[Before-and-after object listings]
_ _ _ _ _ _ _

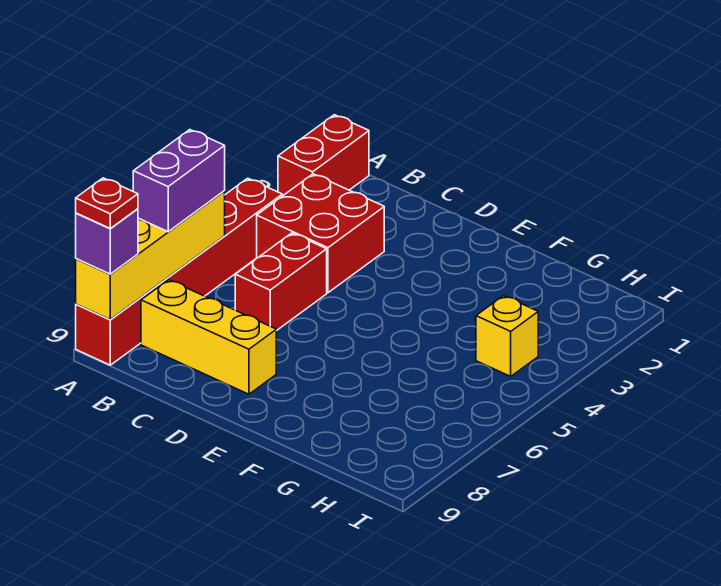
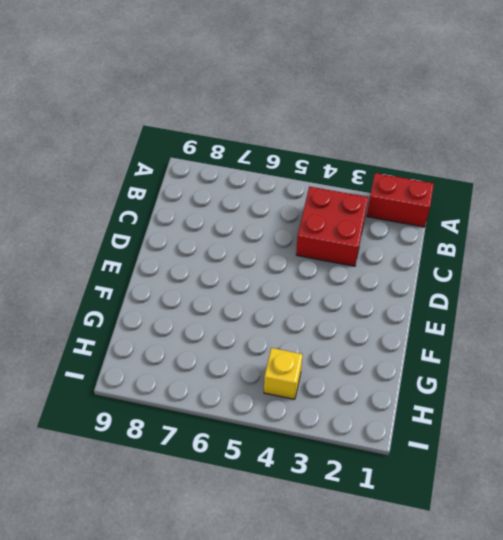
none -> red brick A4:A9 level 1
none -> yellow brick B8:D8 level 1

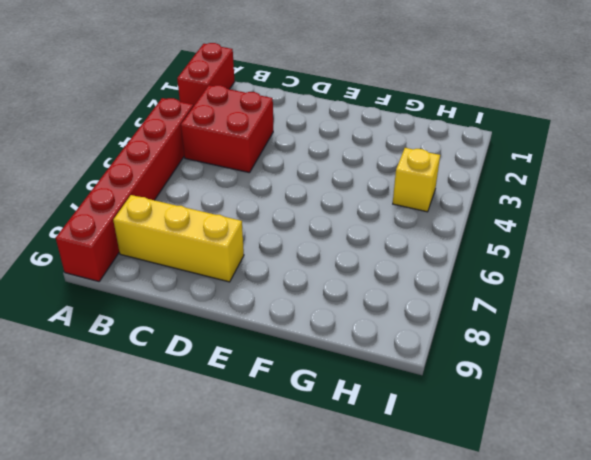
none -> red brick C5:C6 level 1
none -> yellow brick A6:A9 level 2

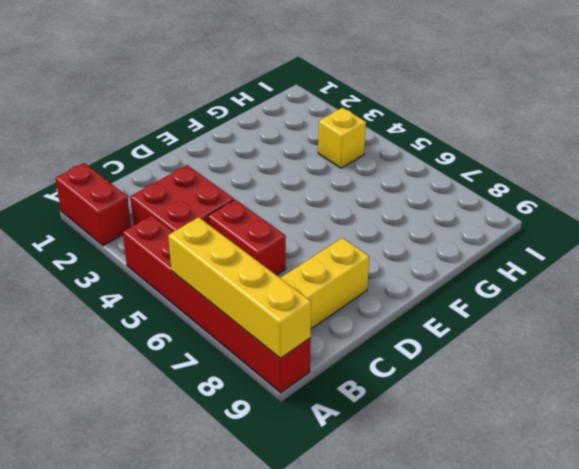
none -> purple brick A6:A7 level 3
none -> purple brick A9 level 3

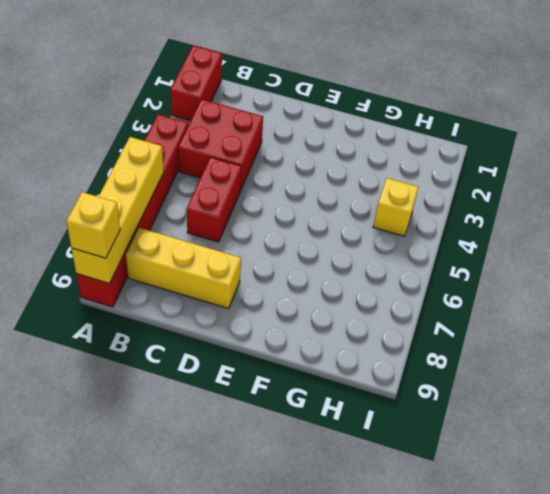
yellow brick A9 level 3 -> purple brick A9 level 3
none -> purple brick A6:A7 level 3
none -> red plate A9 level 4

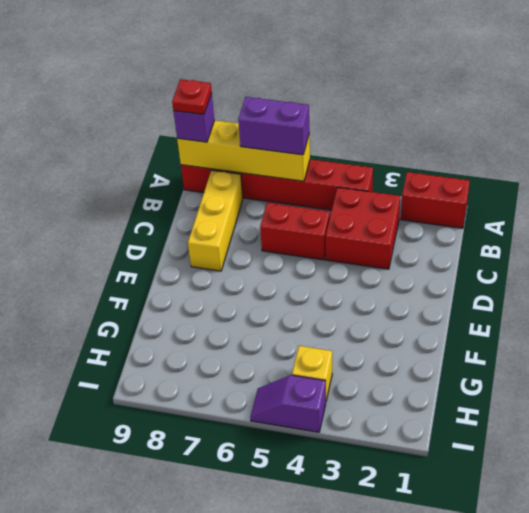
purple slope I4:I5 level 1 top 4 -> none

_ _ _ _ _ _ _

> **What to produce**
Collect every line from the records above that contains the word "yellow".

> **Expected answer**
none -> yellow brick B8:D8 level 1
none -> yellow brick A6:A9 level 2
yellow brick A9 level 3 -> purple brick A9 level 3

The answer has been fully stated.